■ Your instructions: Keep every word the same. Repeat the records without their images.

■ Source material:
┄┄┄┄┄┄
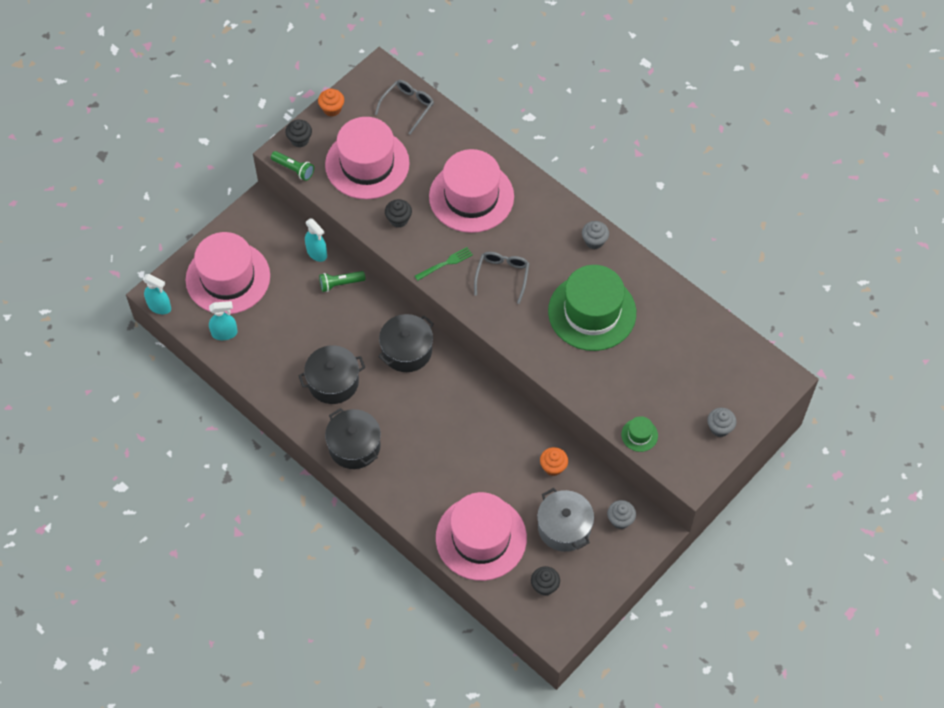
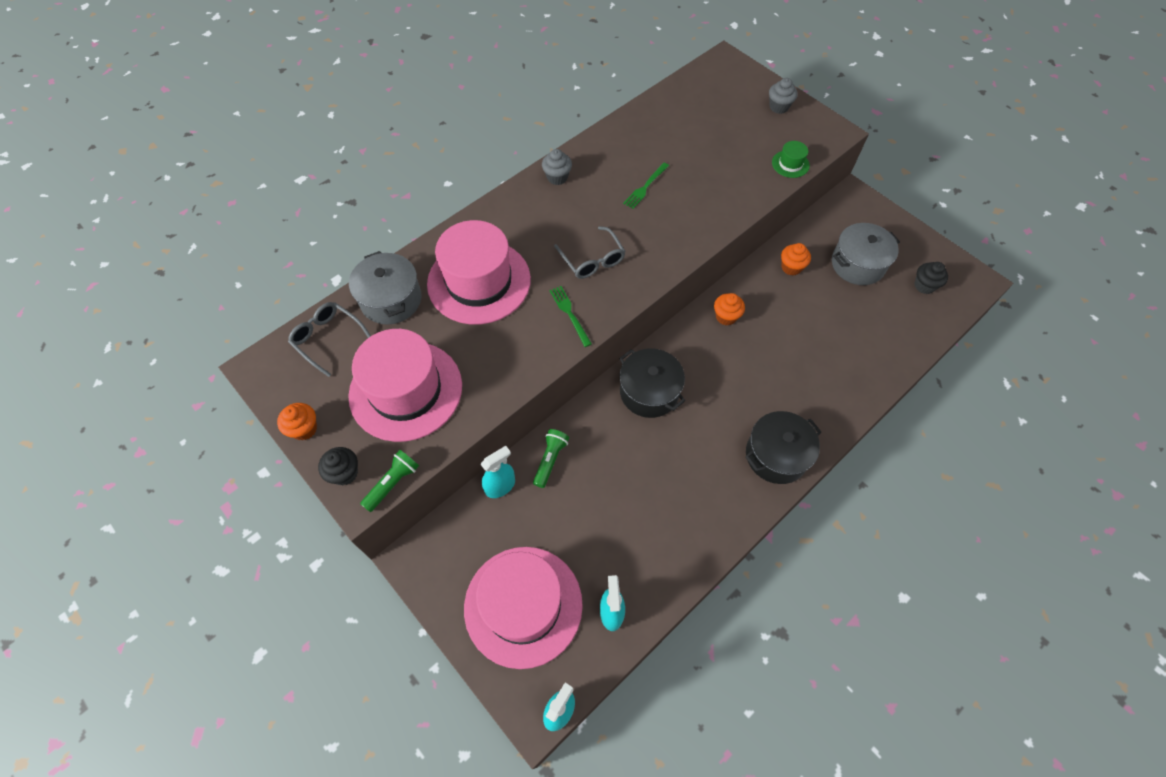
camera: 85 degrees left, 0 degrees up
black pot [298,345,365,404] -> none
green flashlight [319,271,366,292] -> green flashlight turned 150 degrees counterclockwise [533,429,569,488]
black cupcake [385,199,412,228] -> none
pink hat [436,492,527,581] -> none
grey glasses [474,252,529,304] -> grey glasses turned 135 degrees counterclockwise [554,226,626,279]
green hat [548,265,636,351] -> green fork [623,163,669,209]
grey cupcake [607,500,636,529] -> none
none -> grey pot [349,251,422,325]
none -> orange cupcake [714,293,745,325]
┄┄┄┄┄┄
■ Solution to the problem:
camera: 85 degrees left, 0 degrees up
black pot [298,345,365,404] -> none
green flashlight [319,271,366,292] -> green flashlight turned 150 degrees counterclockwise [533,429,569,488]
black cupcake [385,199,412,228] -> none
pink hat [436,492,527,581] -> none
grey glasses [474,252,529,304] -> grey glasses turned 135 degrees counterclockwise [554,226,626,279]
green hat [548,265,636,351] -> green fork [623,163,669,209]
grey cupcake [607,500,636,529] -> none
none -> grey pot [349,251,422,325]
none -> orange cupcake [714,293,745,325]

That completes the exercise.